EXTRACTED INFORMATION:
Segment Open

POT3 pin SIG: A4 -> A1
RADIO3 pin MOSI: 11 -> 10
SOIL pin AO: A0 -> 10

Segment Closed
Segment Open

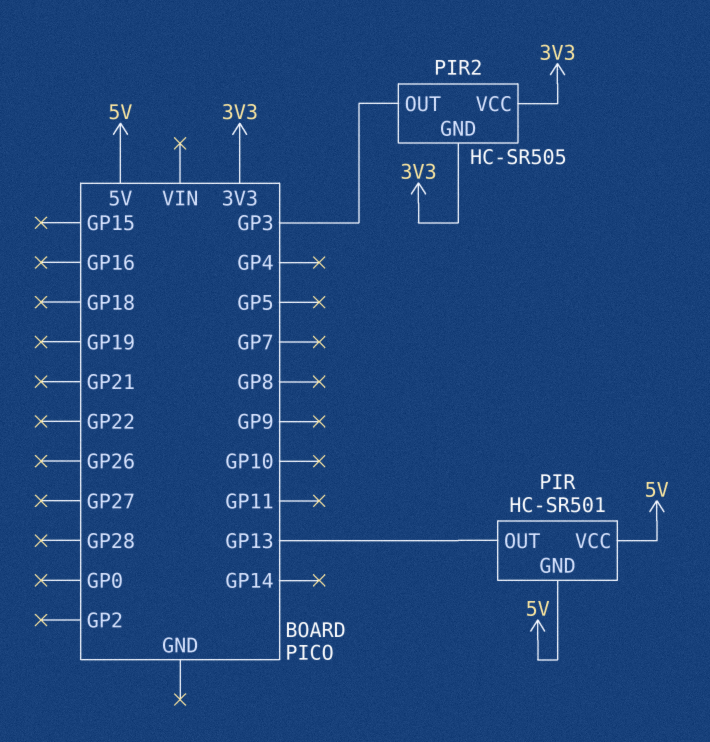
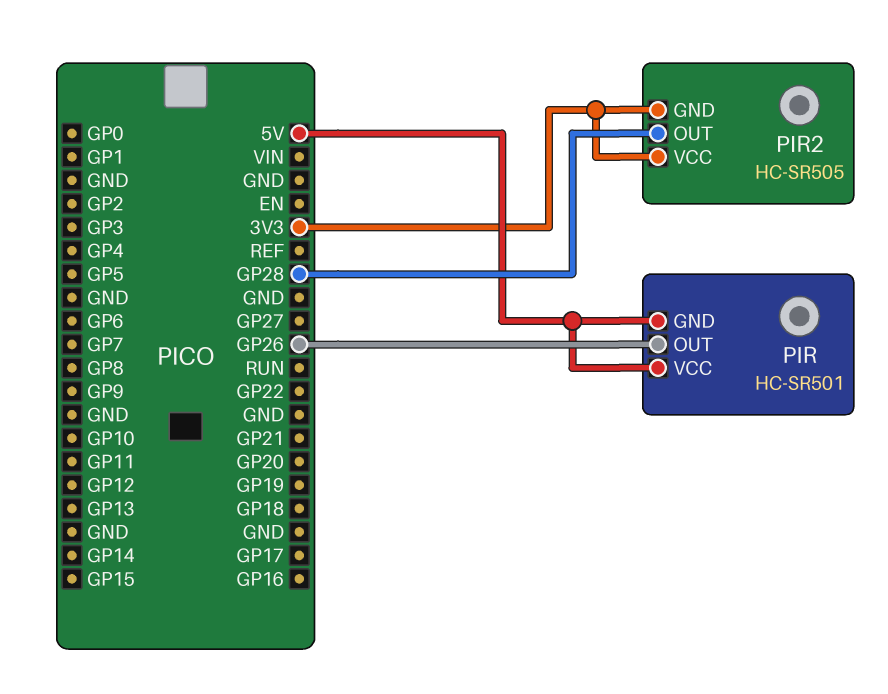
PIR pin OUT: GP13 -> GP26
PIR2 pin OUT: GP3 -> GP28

Segment Closed

INSTRUCTIONS FOR THE TASK: Please give again the lines above between the line holding "POT3 pin SIG: A4 -> A1" and the line holding "SOIL pin AO: A0 -> 10", inclusive, exactly as they are and with nothing added.

OUTPUT FOR THIS TASK:
POT3 pin SIG: A4 -> A1
RADIO3 pin MOSI: 11 -> 10
SOIL pin AO: A0 -> 10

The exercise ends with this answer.